» **HOW TO COMPLETE THIS TASK**
Would you please copy each line of the data in which the string "buffer" occurs?

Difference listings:
--------------------
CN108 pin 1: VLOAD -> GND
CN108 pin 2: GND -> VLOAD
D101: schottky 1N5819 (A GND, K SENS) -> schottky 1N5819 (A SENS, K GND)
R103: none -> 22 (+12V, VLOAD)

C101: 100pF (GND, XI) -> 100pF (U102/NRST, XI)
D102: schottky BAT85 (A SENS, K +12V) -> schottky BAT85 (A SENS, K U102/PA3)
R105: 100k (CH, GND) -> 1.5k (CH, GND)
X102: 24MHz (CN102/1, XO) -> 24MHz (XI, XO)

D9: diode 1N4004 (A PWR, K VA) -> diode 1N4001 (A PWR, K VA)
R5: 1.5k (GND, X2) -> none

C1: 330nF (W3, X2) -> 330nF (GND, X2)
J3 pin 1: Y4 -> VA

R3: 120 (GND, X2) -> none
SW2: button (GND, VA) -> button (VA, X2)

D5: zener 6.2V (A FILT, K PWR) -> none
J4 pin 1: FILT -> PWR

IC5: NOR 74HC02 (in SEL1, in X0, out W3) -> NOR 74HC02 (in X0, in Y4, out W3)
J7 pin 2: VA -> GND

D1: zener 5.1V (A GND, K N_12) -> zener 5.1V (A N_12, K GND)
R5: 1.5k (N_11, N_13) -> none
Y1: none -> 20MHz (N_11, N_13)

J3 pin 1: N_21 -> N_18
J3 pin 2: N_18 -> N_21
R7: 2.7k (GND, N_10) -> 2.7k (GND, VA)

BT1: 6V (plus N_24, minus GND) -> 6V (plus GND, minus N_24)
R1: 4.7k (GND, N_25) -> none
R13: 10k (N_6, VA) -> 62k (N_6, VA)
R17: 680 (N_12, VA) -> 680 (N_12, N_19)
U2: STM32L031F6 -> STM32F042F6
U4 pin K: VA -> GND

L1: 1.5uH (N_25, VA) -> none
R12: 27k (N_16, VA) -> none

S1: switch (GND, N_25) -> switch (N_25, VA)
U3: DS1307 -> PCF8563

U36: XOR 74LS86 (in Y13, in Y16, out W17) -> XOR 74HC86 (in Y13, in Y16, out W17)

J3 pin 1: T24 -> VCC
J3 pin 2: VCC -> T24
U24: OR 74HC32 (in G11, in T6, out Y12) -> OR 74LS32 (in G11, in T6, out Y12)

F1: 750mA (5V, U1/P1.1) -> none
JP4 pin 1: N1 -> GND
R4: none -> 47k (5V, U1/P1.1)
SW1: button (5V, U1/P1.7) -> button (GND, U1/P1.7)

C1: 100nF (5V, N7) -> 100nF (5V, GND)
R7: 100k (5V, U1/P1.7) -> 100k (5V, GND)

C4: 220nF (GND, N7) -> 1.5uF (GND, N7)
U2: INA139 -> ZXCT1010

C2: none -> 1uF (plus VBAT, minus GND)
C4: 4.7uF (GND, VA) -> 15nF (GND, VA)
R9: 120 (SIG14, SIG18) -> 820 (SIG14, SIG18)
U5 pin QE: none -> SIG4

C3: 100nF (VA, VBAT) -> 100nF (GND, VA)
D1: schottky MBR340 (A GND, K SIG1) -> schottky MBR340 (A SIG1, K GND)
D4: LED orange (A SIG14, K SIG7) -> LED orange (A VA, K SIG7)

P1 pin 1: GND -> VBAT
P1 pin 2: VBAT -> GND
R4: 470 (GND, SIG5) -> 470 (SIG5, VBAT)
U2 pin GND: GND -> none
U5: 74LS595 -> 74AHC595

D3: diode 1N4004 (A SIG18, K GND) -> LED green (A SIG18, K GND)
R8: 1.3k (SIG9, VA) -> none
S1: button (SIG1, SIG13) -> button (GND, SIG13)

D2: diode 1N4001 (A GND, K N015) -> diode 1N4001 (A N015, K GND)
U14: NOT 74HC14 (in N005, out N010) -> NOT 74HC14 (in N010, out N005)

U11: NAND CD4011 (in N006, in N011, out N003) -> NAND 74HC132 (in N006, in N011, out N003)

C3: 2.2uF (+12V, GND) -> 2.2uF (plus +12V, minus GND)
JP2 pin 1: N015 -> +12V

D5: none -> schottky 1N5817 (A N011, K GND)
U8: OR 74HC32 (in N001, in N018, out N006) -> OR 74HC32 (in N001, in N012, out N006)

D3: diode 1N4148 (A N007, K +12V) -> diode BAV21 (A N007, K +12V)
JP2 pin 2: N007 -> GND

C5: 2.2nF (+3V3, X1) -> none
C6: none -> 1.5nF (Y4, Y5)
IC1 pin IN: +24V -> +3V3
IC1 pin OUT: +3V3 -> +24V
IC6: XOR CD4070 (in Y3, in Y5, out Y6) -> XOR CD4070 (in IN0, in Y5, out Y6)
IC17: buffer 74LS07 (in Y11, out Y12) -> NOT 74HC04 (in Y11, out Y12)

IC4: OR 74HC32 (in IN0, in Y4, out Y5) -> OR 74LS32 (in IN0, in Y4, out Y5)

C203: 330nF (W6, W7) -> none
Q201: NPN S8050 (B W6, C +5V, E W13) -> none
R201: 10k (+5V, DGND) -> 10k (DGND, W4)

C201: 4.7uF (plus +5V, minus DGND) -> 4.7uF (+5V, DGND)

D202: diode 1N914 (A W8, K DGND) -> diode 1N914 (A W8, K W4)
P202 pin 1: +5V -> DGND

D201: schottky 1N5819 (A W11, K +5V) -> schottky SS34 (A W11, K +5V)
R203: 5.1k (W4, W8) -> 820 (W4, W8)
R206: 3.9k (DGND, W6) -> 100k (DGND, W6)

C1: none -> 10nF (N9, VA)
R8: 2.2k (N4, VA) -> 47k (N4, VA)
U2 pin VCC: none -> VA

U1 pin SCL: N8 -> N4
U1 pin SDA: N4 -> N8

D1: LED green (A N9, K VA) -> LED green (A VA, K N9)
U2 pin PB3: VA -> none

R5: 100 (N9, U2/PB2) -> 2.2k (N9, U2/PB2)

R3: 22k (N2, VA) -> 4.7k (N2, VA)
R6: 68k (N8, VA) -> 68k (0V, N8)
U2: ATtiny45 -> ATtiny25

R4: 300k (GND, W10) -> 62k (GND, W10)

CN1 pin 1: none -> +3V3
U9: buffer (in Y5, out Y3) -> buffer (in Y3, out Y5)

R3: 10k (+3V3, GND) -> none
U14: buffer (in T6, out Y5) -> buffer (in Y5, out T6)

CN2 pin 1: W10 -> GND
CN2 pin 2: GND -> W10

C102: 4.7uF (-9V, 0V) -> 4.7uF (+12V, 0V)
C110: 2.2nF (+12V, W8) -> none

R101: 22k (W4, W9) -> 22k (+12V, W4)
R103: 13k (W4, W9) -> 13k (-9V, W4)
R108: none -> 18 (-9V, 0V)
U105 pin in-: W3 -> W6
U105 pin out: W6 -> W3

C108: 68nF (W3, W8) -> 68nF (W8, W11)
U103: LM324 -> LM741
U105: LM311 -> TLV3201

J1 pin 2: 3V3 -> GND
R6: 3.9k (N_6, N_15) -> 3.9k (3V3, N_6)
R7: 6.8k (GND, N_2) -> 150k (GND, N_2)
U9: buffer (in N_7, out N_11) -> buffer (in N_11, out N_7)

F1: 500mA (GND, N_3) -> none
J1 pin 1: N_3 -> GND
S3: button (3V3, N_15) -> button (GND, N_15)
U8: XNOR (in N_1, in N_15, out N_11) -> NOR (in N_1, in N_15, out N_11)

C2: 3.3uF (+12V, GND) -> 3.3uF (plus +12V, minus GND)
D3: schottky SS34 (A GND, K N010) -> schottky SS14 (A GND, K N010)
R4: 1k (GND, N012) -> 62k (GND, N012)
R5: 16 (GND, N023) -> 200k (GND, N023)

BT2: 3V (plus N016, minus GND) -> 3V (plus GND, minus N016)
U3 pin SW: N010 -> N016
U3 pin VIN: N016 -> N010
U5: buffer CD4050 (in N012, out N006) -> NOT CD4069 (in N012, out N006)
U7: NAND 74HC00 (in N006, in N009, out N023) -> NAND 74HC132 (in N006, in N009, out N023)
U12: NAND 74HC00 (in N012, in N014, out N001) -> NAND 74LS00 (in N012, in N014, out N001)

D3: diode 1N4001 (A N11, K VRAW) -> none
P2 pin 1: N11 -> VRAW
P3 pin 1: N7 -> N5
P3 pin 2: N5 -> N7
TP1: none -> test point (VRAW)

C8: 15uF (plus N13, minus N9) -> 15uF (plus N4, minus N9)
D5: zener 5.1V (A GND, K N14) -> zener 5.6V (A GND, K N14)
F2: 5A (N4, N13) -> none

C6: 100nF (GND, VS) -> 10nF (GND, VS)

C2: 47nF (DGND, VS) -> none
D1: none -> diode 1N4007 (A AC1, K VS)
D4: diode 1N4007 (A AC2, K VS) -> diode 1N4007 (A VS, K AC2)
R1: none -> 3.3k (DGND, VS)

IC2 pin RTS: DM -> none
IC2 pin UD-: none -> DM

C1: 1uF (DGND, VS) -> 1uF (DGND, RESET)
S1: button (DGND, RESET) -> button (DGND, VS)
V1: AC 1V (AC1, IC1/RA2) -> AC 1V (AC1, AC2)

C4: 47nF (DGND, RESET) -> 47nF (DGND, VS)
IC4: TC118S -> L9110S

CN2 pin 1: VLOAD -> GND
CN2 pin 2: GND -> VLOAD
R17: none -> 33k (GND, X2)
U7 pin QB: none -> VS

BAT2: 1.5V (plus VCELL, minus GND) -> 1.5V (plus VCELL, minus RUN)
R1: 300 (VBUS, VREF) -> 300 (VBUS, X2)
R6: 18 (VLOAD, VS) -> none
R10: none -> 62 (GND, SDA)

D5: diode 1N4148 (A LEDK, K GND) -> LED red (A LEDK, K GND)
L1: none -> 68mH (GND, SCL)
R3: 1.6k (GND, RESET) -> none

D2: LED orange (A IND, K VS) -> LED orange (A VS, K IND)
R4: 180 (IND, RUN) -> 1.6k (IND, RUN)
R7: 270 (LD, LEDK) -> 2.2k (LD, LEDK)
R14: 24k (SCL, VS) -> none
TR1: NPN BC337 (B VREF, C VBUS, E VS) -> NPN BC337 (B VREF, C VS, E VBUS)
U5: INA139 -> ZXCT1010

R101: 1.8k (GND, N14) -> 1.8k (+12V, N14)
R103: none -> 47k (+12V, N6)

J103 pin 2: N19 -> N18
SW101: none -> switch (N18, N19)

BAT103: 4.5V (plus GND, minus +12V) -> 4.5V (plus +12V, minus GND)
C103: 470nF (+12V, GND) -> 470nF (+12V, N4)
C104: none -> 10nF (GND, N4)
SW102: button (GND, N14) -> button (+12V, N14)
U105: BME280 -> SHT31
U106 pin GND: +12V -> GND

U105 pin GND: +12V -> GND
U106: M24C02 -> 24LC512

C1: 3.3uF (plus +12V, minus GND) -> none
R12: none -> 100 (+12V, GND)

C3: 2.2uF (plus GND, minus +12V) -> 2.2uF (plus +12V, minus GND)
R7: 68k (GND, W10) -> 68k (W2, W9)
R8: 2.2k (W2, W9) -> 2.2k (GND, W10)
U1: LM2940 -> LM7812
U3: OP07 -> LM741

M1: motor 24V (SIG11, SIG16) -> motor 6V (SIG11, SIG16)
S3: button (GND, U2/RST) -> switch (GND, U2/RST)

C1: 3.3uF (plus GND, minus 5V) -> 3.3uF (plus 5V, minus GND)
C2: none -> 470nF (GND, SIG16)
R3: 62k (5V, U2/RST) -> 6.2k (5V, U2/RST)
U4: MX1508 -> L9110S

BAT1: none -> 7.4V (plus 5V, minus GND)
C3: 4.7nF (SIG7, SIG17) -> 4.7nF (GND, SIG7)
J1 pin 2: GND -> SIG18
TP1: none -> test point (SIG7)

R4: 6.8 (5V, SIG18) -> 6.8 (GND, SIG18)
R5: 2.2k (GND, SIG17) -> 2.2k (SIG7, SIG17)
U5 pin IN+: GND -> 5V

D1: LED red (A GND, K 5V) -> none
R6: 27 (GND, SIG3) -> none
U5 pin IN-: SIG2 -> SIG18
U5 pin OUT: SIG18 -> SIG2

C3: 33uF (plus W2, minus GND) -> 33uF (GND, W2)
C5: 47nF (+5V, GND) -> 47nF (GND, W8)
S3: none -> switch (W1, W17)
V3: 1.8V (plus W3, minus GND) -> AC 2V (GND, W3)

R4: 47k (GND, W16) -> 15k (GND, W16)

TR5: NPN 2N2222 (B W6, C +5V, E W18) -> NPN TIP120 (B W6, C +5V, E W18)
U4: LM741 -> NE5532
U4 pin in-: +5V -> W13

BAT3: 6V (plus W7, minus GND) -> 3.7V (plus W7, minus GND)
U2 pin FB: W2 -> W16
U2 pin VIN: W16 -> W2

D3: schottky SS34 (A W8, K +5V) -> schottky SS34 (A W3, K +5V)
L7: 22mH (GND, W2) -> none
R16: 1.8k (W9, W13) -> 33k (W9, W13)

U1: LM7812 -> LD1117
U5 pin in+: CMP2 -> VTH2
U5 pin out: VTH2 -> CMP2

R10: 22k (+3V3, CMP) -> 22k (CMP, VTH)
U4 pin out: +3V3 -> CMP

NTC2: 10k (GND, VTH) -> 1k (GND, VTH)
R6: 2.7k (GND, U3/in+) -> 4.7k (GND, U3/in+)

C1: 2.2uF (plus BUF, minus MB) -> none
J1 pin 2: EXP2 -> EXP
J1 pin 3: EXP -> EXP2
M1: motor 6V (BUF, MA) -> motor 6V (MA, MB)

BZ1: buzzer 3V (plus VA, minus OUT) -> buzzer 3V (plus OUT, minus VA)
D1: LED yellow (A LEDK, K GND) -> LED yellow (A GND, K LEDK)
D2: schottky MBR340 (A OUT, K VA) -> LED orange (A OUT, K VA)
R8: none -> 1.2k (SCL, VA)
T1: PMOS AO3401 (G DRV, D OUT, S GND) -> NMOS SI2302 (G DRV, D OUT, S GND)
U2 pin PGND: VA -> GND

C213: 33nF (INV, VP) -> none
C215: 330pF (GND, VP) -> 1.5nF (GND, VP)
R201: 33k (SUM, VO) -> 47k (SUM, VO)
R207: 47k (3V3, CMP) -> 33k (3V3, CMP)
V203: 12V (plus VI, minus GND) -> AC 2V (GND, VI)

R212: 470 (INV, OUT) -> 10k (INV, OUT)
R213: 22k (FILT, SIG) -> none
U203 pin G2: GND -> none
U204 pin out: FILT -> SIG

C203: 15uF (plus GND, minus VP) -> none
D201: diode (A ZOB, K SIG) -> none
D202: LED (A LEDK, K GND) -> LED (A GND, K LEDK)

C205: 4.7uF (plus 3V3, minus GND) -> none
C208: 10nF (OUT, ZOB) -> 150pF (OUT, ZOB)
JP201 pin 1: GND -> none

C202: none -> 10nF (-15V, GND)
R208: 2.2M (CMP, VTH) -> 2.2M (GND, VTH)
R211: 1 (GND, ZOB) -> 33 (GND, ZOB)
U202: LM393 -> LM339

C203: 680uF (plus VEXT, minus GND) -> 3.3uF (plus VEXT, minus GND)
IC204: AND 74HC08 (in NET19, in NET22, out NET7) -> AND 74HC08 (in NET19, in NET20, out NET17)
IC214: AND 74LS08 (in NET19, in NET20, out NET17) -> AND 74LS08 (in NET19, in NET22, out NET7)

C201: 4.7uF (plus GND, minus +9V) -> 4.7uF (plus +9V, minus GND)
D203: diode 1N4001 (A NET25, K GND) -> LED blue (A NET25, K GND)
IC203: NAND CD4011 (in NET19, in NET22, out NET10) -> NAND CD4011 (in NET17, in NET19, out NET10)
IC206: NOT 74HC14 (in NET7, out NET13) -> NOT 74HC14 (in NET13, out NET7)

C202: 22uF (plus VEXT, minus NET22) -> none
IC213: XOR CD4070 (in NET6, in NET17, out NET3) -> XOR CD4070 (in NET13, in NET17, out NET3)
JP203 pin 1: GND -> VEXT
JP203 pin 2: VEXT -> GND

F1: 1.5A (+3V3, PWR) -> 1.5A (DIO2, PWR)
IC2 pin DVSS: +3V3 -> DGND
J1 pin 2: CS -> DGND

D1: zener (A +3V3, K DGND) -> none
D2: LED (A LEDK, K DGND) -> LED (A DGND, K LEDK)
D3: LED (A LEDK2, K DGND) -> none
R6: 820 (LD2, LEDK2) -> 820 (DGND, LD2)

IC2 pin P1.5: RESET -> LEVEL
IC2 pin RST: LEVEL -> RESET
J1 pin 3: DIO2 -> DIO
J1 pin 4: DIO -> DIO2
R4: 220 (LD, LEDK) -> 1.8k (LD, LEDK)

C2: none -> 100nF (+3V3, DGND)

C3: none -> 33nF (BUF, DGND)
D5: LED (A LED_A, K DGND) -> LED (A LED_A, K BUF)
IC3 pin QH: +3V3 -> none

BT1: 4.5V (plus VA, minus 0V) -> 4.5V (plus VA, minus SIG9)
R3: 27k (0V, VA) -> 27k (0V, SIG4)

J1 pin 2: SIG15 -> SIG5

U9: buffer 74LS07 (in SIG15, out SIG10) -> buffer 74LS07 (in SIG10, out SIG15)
--------------------
» **EXERCISE OUTPUT**
IC17: buffer 74LS07 (in Y11, out Y12) -> NOT 74HC04 (in Y11, out Y12)
U9: buffer (in Y5, out Y3) -> buffer (in Y3, out Y5)
U14: buffer (in T6, out Y5) -> buffer (in Y5, out T6)
U9: buffer (in N_7, out N_11) -> buffer (in N_11, out N_7)
U5: buffer CD4050 (in N012, out N006) -> NOT CD4069 (in N012, out N006)
U9: buffer 74LS07 (in SIG15, out SIG10) -> buffer 74LS07 (in SIG10, out SIG15)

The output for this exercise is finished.